(Extracted records)
_ _ _ _ _

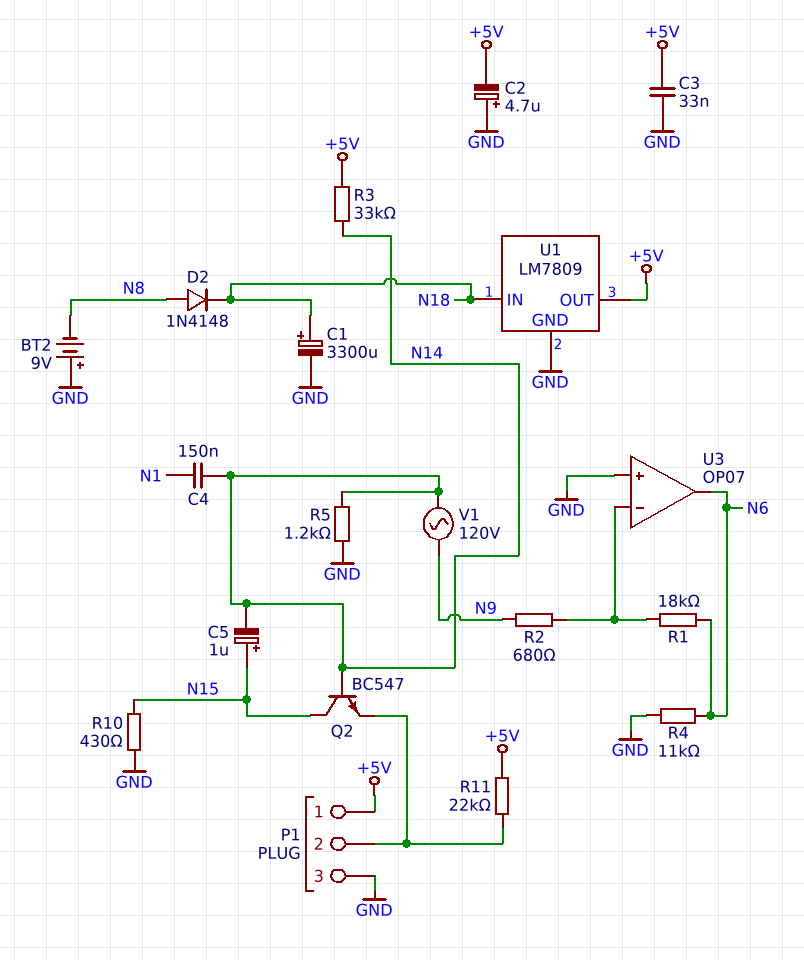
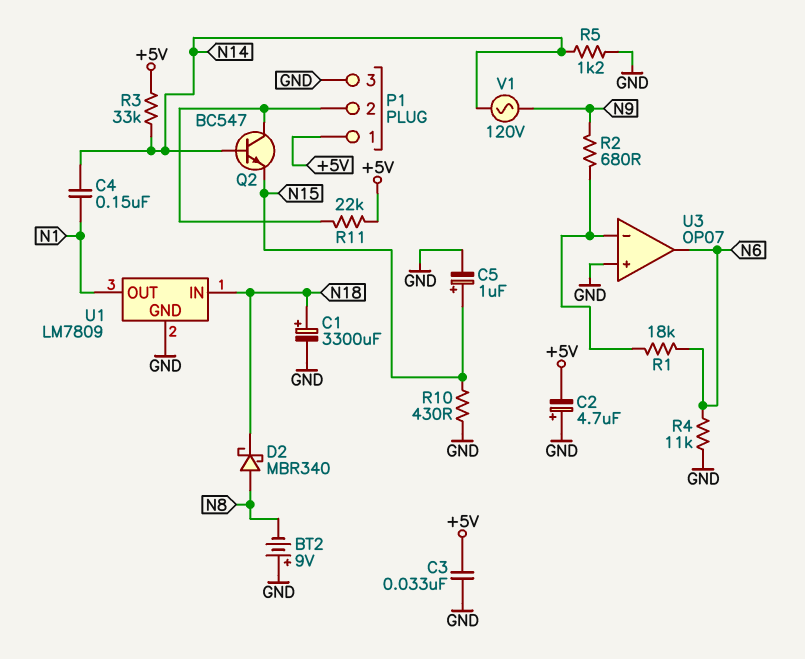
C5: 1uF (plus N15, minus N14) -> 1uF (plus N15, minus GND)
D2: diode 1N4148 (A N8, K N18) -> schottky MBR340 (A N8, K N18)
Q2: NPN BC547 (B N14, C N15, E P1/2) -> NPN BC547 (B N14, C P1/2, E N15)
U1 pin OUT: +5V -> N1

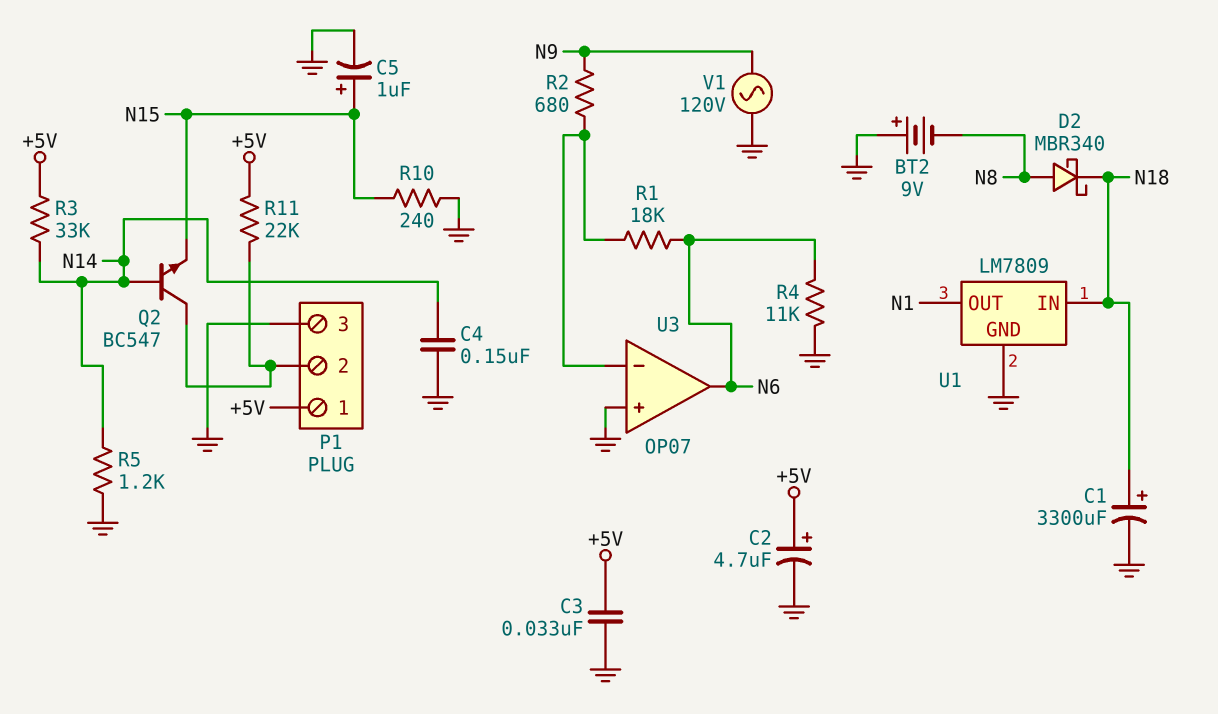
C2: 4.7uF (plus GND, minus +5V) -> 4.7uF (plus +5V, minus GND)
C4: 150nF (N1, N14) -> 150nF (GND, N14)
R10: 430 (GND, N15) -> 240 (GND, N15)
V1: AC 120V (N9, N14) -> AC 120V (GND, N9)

_ _ _ _ _

Give every record again word for word, pictures excluded.

## EXPECTED ANSWER
C5: 1uF (plus N15, minus N14) -> 1uF (plus N15, minus GND)
D2: diode 1N4148 (A N8, K N18) -> schottky MBR340 (A N8, K N18)
Q2: NPN BC547 (B N14, C N15, E P1/2) -> NPN BC547 (B N14, C P1/2, E N15)
U1 pin OUT: +5V -> N1

C2: 4.7uF (plus GND, minus +5V) -> 4.7uF (plus +5V, minus GND)
C4: 150nF (N1, N14) -> 150nF (GND, N14)
R10: 430 (GND, N15) -> 240 (GND, N15)
V1: AC 120V (N9, N14) -> AC 120V (GND, N9)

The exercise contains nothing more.